» **Your goal**
With the first line as the start and the line containing "first_place: [505, 547]" as the end, write out every line of the records exactly.

» **Information**
_ _ _ _ _ _ _

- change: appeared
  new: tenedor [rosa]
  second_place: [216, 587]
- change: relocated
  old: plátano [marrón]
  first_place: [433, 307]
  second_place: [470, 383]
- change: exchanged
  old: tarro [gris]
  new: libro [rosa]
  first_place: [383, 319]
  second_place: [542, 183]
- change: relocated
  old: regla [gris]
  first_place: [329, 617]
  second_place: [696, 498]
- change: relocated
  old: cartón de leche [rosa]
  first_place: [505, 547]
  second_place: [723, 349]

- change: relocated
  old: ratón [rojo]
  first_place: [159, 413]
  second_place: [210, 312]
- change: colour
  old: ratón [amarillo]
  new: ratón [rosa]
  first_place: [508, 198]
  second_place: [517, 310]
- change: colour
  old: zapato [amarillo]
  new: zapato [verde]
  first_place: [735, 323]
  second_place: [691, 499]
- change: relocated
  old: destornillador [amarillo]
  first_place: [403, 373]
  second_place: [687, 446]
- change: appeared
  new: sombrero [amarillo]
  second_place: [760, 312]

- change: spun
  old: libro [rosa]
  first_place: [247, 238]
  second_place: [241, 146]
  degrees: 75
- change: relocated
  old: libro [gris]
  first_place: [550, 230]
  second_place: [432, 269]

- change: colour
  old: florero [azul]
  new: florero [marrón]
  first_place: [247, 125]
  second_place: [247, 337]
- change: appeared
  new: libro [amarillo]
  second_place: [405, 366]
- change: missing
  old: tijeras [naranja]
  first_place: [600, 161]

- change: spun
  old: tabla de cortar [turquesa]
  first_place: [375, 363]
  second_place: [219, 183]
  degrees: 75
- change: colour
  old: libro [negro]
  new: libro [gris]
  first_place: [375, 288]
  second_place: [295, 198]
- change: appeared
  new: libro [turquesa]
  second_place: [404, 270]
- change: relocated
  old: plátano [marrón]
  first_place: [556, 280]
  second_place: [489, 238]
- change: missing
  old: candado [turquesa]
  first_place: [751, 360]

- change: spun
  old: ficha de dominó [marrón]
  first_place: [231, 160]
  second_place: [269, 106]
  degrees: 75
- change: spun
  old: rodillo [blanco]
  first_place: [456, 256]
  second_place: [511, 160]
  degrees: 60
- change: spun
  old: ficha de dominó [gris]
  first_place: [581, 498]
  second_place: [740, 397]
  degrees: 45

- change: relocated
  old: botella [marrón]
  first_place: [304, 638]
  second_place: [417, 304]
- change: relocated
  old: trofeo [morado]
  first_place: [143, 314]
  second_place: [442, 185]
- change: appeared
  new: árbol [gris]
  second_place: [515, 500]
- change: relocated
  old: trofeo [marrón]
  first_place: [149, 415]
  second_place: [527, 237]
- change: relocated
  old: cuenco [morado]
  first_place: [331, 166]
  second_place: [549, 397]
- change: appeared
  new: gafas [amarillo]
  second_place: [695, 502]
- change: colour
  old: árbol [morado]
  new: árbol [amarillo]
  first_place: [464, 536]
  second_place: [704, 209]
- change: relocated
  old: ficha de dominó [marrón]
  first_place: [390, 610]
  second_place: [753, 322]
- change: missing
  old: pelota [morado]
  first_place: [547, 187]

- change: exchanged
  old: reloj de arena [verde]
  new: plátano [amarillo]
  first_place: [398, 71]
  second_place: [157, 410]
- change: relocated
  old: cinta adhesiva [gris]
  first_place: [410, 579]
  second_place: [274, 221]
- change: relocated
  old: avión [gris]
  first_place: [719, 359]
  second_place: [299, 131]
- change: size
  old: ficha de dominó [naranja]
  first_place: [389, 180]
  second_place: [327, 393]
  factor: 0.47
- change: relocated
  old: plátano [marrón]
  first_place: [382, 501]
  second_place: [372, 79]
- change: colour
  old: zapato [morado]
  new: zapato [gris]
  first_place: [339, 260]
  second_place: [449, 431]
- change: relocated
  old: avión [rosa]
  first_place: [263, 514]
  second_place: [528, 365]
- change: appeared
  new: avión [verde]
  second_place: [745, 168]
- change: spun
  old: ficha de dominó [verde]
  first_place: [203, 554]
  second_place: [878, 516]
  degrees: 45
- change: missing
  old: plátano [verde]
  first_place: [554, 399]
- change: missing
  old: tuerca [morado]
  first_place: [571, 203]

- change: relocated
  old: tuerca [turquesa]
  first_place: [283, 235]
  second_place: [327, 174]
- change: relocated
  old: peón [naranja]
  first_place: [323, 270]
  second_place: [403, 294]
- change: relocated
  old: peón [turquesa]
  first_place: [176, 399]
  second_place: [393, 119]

_ _ _ _ _ _ _

» **Solution for this task**
- change: appeared
  new: tenedor [rosa]
  second_place: [216, 587]
- change: relocated
  old: plátano [marrón]
  first_place: [433, 307]
  second_place: [470, 383]
- change: exchanged
  old: tarro [gris]
  new: libro [rosa]
  first_place: [383, 319]
  second_place: [542, 183]
- change: relocated
  old: regla [gris]
  first_place: [329, 617]
  second_place: [696, 498]
- change: relocated
  old: cartón de leche [rosa]
  first_place: [505, 547]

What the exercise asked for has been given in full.